• [PROMPT] Tally up the lines below that contain the word "size" and give the total alone.

• [SUPPLIED MATERIAL]

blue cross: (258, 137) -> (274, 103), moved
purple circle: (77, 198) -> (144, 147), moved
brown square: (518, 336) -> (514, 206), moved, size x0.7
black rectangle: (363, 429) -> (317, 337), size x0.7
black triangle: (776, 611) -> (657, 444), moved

• [RESPONSE TO THIS TASK] 2